__TRY IT__
Entries follow. Give back exactly the lines starting at the one containing "purple pan: 4 -> 3" and ending at the one containing "black bottle: 6 -> 4", and no other lines.

_ _ _ _

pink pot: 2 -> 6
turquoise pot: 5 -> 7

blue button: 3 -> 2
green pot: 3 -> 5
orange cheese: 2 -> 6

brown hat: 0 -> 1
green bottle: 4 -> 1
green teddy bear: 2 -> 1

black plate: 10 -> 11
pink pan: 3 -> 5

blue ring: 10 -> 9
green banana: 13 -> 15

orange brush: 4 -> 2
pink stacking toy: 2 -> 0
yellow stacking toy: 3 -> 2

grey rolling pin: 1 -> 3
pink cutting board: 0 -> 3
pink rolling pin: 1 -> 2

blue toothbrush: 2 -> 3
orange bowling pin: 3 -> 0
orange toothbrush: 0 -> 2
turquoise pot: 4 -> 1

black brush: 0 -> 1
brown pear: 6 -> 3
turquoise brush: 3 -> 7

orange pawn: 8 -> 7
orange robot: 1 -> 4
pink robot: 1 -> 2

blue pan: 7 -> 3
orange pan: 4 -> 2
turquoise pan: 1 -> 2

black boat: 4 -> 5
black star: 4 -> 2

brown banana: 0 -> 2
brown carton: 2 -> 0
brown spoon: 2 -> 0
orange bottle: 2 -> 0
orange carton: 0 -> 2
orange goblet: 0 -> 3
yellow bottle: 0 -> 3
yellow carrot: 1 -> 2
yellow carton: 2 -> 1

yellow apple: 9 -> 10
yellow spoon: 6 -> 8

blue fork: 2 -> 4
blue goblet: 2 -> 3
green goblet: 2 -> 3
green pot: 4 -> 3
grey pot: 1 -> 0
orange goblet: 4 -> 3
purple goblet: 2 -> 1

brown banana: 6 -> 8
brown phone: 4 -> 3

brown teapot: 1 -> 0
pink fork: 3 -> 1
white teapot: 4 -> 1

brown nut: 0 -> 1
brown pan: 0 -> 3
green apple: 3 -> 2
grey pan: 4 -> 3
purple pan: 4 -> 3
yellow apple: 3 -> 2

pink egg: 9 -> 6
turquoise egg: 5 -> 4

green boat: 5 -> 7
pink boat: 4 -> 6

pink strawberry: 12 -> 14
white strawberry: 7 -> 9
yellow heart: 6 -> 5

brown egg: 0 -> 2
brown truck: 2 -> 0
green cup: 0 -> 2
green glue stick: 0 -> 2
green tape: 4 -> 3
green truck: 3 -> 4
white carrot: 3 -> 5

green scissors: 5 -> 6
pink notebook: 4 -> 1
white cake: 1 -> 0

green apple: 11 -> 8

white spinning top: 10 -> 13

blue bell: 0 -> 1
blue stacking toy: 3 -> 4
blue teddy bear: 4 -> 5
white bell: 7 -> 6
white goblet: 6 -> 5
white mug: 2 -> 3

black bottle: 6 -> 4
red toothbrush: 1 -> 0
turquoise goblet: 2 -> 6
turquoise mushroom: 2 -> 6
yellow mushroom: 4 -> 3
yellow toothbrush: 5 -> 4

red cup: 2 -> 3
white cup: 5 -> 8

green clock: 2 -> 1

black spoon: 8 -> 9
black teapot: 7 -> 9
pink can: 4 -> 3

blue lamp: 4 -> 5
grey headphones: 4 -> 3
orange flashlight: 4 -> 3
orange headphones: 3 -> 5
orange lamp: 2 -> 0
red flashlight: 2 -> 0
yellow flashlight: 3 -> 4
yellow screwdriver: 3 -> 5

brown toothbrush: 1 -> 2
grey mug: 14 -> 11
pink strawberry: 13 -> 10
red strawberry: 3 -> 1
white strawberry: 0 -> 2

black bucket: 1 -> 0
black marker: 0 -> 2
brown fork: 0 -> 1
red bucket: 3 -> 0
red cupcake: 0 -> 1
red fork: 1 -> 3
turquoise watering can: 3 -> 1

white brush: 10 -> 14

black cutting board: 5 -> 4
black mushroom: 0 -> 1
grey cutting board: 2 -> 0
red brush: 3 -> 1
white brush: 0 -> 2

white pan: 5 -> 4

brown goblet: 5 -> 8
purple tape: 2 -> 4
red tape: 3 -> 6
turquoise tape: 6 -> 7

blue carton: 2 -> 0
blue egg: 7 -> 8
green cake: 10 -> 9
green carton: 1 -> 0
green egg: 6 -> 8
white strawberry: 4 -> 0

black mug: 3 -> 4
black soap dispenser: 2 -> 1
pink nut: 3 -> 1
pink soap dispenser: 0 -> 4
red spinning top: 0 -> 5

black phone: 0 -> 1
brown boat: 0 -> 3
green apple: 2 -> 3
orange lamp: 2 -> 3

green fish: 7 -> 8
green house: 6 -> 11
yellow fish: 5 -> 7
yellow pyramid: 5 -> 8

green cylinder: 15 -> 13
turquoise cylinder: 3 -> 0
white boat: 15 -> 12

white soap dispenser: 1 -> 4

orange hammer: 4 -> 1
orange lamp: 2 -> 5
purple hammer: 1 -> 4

_ _ _ _

__WRITTEN ANSWER__
purple pan: 4 -> 3
yellow apple: 3 -> 2

pink egg: 9 -> 6
turquoise egg: 5 -> 4

green boat: 5 -> 7
pink boat: 4 -> 6

pink strawberry: 12 -> 14
white strawberry: 7 -> 9
yellow heart: 6 -> 5

brown egg: 0 -> 2
brown truck: 2 -> 0
green cup: 0 -> 2
green glue stick: 0 -> 2
green tape: 4 -> 3
green truck: 3 -> 4
white carrot: 3 -> 5

green scissors: 5 -> 6
pink notebook: 4 -> 1
white cake: 1 -> 0

green apple: 11 -> 8

white spinning top: 10 -> 13

blue bell: 0 -> 1
blue stacking toy: 3 -> 4
blue teddy bear: 4 -> 5
white bell: 7 -> 6
white goblet: 6 -> 5
white mug: 2 -> 3

black bottle: 6 -> 4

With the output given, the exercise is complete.